DIRECTIONS FOR THIS TASK
In the data below, find the lines containing "blue" and say how many there are, nothing more.

Stored entries
- - - - -

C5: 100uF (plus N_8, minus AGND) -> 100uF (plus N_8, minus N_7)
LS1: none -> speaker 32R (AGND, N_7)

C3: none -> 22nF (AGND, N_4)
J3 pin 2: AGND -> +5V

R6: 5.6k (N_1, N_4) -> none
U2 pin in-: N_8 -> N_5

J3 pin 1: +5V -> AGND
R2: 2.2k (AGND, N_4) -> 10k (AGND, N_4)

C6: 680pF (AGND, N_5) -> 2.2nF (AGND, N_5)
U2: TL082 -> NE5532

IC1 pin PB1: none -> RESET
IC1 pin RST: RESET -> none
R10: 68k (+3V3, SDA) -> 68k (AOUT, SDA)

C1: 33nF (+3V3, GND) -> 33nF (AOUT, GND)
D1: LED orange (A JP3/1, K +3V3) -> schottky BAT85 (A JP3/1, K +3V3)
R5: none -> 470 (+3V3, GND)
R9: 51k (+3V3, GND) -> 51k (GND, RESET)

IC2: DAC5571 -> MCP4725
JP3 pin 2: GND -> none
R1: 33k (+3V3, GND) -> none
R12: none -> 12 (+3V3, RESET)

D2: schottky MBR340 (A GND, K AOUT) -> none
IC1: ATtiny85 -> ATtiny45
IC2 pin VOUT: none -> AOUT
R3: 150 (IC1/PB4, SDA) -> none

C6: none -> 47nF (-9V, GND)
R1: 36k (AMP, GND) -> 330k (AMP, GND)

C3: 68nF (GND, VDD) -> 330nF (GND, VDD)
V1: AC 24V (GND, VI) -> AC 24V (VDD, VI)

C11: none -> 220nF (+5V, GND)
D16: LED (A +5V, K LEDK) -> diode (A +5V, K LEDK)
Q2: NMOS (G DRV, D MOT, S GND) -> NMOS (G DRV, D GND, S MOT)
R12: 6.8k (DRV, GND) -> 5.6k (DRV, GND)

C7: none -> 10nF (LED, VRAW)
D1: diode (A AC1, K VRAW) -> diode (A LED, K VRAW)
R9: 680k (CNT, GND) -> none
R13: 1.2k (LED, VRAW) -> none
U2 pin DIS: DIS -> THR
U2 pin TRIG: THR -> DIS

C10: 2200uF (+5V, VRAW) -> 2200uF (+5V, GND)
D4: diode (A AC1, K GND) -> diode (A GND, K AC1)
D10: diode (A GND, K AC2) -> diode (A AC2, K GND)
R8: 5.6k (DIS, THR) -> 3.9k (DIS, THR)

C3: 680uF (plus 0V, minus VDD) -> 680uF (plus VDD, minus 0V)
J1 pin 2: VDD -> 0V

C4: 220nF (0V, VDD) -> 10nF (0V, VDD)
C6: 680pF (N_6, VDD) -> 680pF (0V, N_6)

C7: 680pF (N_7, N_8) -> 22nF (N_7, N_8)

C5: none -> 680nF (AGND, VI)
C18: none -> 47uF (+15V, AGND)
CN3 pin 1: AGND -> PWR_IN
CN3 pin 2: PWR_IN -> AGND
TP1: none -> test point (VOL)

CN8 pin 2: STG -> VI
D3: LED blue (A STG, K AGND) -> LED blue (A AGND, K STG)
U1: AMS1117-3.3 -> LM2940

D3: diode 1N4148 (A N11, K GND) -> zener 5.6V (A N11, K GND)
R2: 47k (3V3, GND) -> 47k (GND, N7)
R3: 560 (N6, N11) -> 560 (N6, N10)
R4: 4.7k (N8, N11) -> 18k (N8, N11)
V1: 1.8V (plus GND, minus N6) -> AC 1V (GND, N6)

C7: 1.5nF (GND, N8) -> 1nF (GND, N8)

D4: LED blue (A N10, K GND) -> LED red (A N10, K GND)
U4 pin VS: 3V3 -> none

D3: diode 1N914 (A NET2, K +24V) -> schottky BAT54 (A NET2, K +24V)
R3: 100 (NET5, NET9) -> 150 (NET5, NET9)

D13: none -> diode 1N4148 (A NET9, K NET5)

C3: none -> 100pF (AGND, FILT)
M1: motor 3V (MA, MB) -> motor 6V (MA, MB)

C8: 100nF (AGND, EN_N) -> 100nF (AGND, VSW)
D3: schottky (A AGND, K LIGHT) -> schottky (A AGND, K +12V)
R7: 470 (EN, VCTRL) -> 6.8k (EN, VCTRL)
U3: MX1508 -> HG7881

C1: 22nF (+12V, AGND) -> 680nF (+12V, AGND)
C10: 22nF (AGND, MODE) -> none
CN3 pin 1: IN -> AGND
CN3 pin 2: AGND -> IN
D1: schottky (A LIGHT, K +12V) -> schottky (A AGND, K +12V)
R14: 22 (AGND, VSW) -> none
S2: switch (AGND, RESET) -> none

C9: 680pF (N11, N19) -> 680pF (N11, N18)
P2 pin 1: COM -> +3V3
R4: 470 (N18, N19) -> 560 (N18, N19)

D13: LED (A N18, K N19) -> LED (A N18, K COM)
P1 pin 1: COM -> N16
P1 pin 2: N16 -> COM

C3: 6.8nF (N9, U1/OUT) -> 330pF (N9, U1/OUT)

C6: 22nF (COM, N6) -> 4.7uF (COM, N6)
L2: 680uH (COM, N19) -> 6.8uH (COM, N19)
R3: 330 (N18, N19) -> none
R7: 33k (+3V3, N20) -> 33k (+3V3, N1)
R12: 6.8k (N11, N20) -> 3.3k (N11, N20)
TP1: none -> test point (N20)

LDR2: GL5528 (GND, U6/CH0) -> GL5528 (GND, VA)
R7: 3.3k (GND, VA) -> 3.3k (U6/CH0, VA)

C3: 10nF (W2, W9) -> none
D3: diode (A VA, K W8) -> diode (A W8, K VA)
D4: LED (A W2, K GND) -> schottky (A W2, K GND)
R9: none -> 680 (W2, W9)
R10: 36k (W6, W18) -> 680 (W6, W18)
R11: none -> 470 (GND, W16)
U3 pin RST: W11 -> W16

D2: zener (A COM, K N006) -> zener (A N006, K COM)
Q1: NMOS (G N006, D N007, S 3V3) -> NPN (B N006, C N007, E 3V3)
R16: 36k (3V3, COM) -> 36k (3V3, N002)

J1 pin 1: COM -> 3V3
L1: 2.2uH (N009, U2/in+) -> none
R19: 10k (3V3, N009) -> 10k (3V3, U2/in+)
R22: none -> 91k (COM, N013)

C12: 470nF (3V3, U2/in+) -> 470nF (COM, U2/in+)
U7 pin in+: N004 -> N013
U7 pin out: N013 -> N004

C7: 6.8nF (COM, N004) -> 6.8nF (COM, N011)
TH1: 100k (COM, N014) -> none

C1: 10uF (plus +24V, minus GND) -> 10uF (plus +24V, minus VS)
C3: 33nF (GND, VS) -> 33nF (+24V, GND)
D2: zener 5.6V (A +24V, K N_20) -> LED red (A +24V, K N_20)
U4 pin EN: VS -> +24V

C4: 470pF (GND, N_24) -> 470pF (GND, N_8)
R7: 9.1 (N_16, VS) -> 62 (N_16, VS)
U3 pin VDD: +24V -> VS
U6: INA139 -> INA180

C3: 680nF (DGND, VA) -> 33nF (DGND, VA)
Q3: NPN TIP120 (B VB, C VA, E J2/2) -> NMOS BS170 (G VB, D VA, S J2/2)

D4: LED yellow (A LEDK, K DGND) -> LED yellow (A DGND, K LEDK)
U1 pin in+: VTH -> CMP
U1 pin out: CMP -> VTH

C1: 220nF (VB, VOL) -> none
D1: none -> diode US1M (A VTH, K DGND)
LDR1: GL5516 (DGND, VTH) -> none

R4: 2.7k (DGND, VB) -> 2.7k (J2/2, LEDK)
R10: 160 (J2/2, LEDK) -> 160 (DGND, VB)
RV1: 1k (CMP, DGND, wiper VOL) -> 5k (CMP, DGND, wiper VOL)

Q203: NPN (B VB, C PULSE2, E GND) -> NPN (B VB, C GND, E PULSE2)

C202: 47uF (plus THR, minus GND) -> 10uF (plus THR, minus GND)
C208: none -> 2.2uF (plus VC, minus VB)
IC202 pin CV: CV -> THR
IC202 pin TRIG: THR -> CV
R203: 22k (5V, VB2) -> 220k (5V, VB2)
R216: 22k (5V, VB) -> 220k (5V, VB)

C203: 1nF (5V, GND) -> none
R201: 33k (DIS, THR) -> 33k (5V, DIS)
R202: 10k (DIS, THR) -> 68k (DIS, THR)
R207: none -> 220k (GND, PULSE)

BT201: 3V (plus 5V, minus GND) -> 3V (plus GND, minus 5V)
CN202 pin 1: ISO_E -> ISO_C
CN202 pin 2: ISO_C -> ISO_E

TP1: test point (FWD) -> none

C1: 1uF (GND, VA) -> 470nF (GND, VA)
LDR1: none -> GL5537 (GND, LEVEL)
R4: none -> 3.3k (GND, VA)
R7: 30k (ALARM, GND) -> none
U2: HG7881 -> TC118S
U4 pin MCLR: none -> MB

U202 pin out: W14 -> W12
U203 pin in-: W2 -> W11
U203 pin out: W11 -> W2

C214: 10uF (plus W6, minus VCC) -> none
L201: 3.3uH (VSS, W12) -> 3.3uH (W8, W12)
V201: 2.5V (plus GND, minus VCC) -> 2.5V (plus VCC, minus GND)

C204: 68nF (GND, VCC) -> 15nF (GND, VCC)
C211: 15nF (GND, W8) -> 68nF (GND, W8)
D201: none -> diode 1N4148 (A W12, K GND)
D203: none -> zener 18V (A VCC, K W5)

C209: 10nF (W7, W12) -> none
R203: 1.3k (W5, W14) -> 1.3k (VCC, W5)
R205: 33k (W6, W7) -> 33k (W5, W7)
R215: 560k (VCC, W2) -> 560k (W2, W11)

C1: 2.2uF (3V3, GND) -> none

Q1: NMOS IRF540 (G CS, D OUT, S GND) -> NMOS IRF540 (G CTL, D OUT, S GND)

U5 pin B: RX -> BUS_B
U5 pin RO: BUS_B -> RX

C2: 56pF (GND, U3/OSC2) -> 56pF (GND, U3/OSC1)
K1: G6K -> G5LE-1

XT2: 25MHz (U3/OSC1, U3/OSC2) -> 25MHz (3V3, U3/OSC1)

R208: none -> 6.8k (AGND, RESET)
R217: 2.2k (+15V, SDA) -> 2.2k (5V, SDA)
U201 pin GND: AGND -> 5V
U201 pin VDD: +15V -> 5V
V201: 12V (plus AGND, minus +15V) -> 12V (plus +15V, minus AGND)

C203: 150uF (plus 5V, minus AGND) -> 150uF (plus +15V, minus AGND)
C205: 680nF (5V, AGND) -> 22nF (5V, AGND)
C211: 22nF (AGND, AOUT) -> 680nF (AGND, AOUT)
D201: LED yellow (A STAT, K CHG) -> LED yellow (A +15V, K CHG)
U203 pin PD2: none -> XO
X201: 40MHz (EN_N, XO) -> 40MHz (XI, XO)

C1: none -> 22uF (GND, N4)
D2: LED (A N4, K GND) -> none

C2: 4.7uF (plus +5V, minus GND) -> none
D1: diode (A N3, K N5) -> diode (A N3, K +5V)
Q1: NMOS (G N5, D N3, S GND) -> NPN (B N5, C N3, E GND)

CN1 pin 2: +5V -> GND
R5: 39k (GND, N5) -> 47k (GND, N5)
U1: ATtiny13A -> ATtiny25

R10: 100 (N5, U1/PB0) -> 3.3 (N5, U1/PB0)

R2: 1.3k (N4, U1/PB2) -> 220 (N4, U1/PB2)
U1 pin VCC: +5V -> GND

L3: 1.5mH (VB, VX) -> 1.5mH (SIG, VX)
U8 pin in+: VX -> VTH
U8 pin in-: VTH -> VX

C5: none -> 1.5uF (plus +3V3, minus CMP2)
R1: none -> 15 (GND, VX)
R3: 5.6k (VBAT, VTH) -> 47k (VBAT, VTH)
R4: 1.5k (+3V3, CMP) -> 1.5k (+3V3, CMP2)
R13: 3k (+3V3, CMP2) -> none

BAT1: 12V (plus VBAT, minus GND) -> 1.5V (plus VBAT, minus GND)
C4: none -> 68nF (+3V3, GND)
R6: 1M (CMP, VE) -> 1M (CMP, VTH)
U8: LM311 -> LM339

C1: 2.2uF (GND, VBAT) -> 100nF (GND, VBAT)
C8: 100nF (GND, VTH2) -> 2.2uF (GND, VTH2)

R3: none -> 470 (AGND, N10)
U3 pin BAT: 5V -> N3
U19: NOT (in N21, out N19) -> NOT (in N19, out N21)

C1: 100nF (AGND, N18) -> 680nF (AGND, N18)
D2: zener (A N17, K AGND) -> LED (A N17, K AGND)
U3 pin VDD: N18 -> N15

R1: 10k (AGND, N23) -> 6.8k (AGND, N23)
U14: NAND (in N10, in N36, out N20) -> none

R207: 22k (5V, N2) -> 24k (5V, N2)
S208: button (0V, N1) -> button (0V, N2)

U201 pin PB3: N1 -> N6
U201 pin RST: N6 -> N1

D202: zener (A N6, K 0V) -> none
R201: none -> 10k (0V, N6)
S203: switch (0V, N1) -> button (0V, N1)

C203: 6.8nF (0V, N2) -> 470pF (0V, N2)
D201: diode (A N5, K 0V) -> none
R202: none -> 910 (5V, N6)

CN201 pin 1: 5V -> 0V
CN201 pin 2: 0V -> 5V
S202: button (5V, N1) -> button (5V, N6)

- - - - -

EXERCISE RESPONSE
2